**Task objective**
After locating "Someone took away", return its line and all lines that follow through the end of the listing below, exactly; leave out pictures.

**Collected material**
▬▬▬

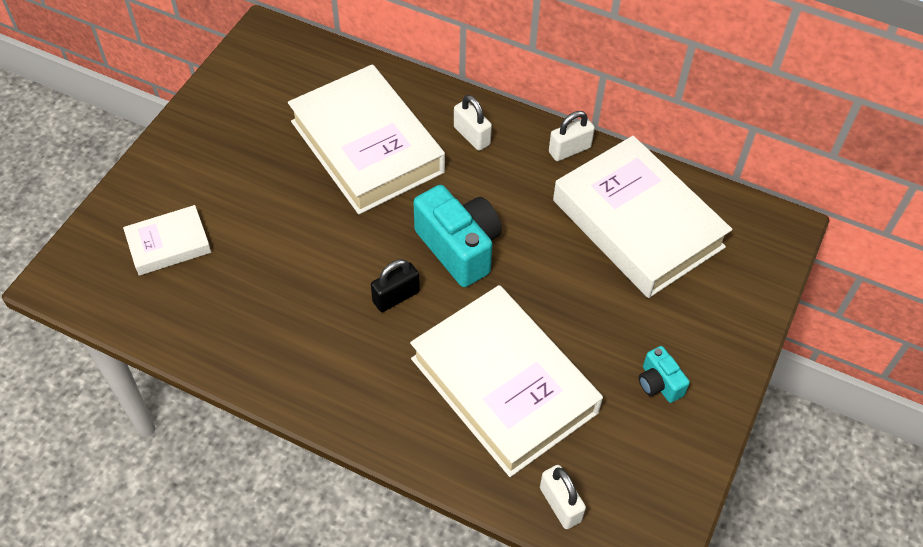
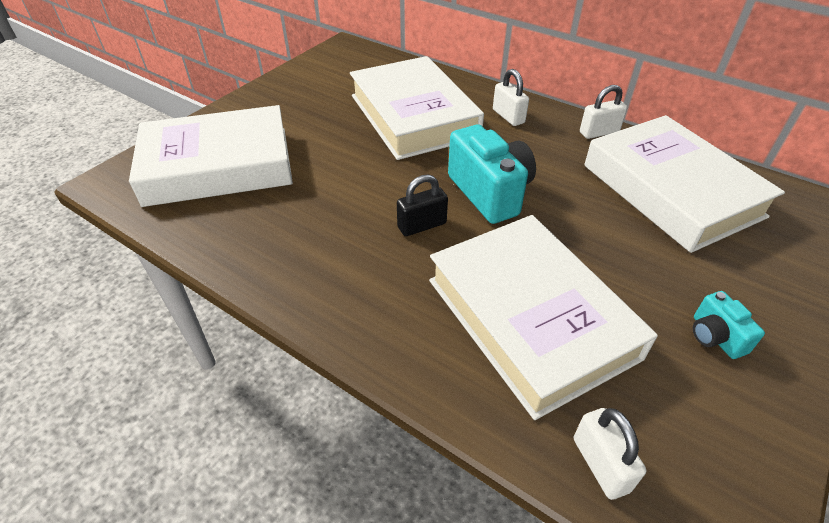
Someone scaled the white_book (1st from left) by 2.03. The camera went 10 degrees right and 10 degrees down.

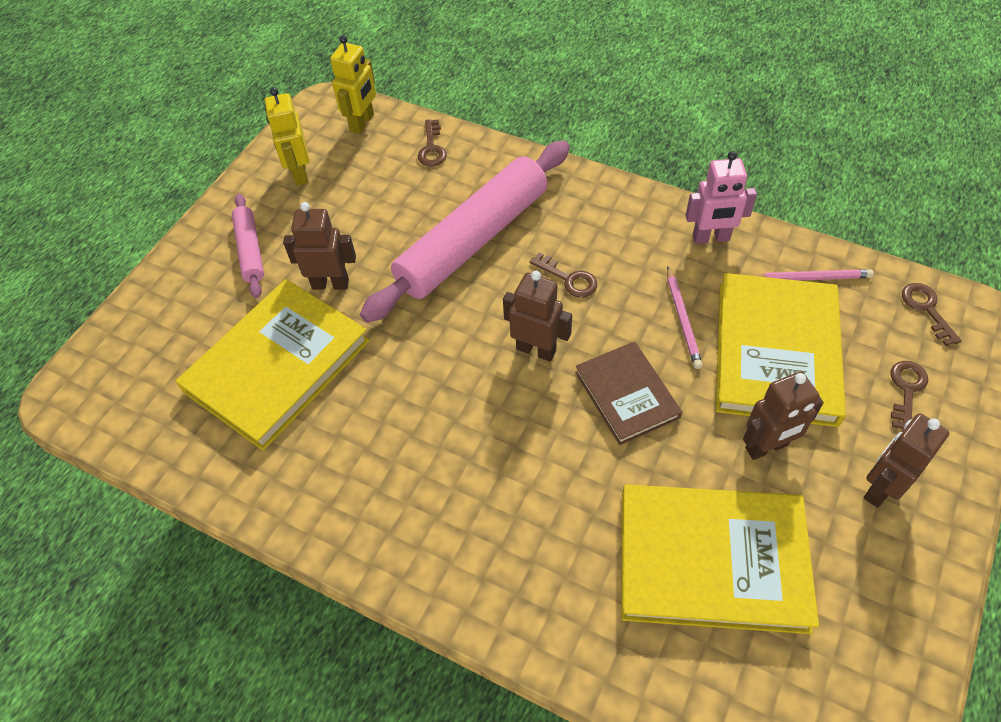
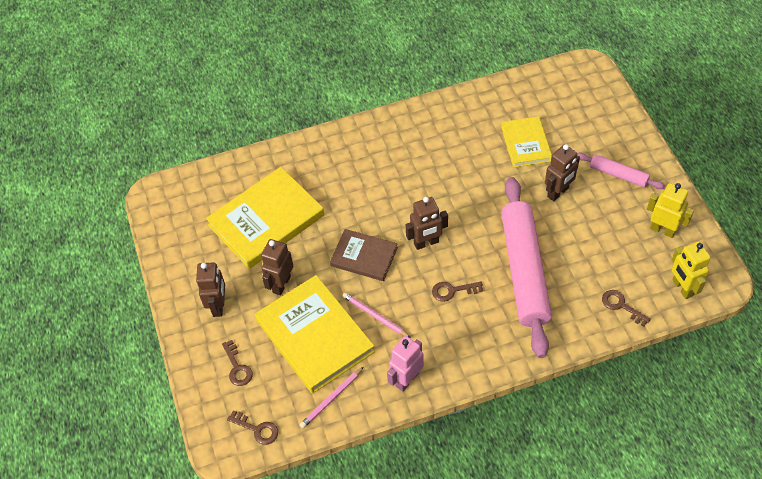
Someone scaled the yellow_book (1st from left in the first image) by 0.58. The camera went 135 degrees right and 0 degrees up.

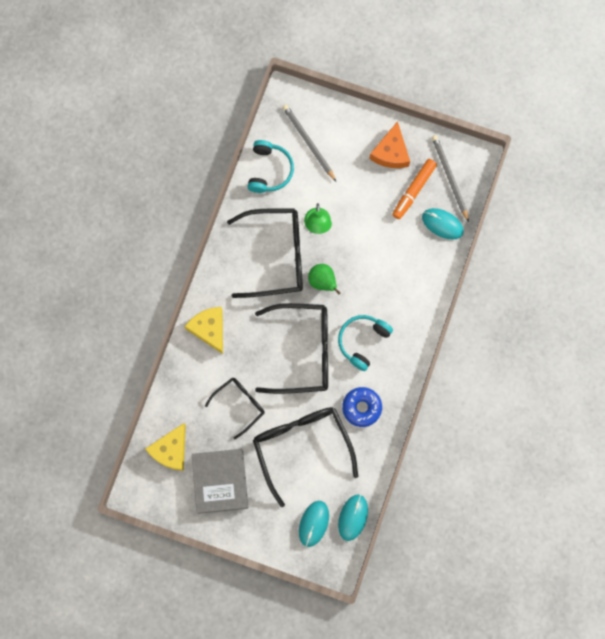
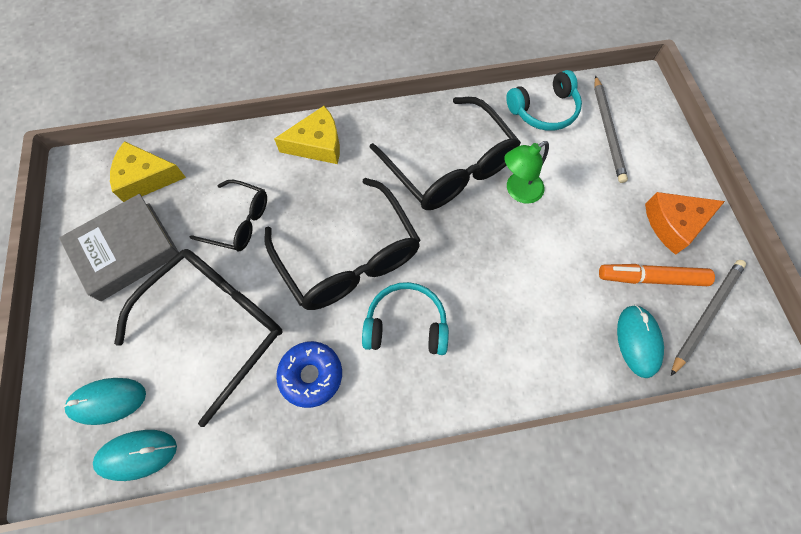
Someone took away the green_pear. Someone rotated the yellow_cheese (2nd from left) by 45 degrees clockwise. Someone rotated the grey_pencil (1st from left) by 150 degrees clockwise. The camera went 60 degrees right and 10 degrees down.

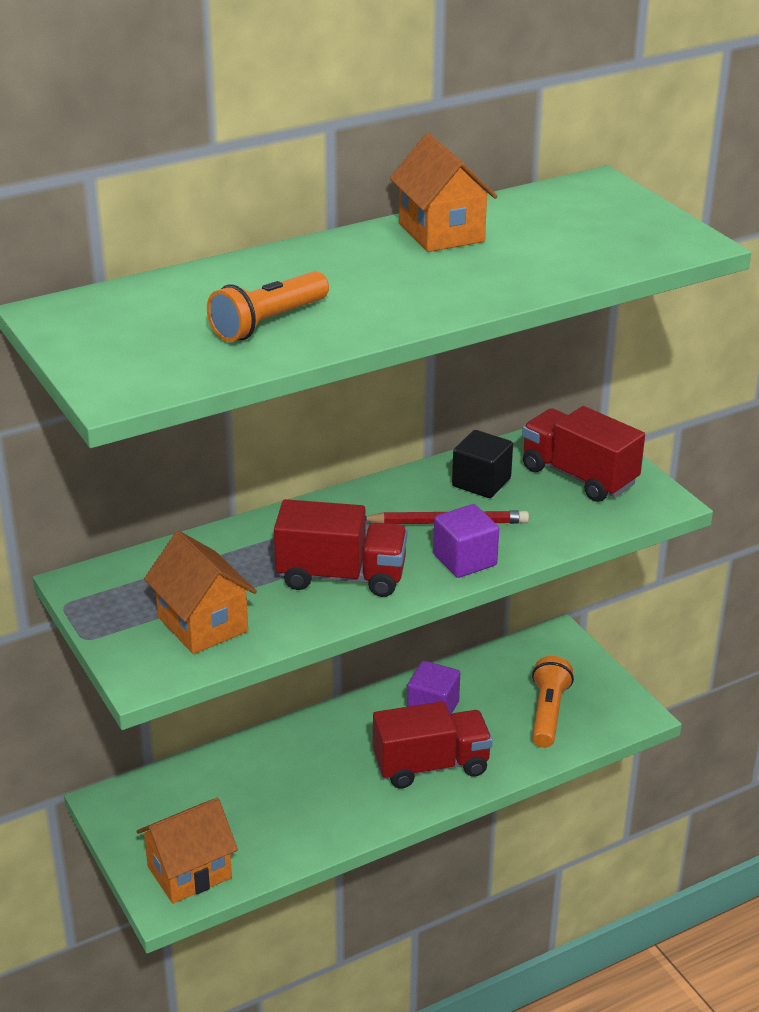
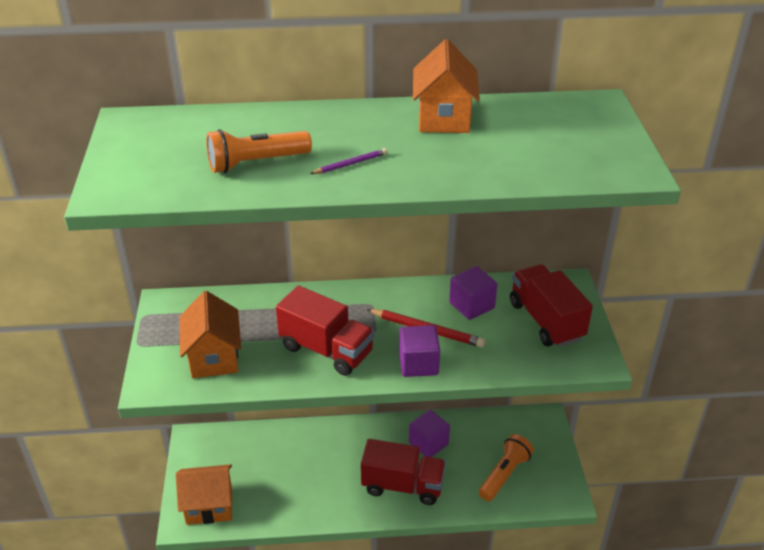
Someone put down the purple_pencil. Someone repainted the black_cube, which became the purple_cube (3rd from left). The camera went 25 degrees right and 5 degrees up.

▬▬▬

**Response**
Someone took away the green_pear. Someone rotated the yellow_cheese (2nd from left) by 45 degrees clockwise. Someone rotated the grey_pencil (1st from left) by 150 degrees clockwise. The camera went 60 degrees right and 10 degrees down.

Someone put down the purple_pencil. Someone repainted the black_cube, which became the purple_cube (3rd from left). The camera went 25 degrees right and 5 degrees up.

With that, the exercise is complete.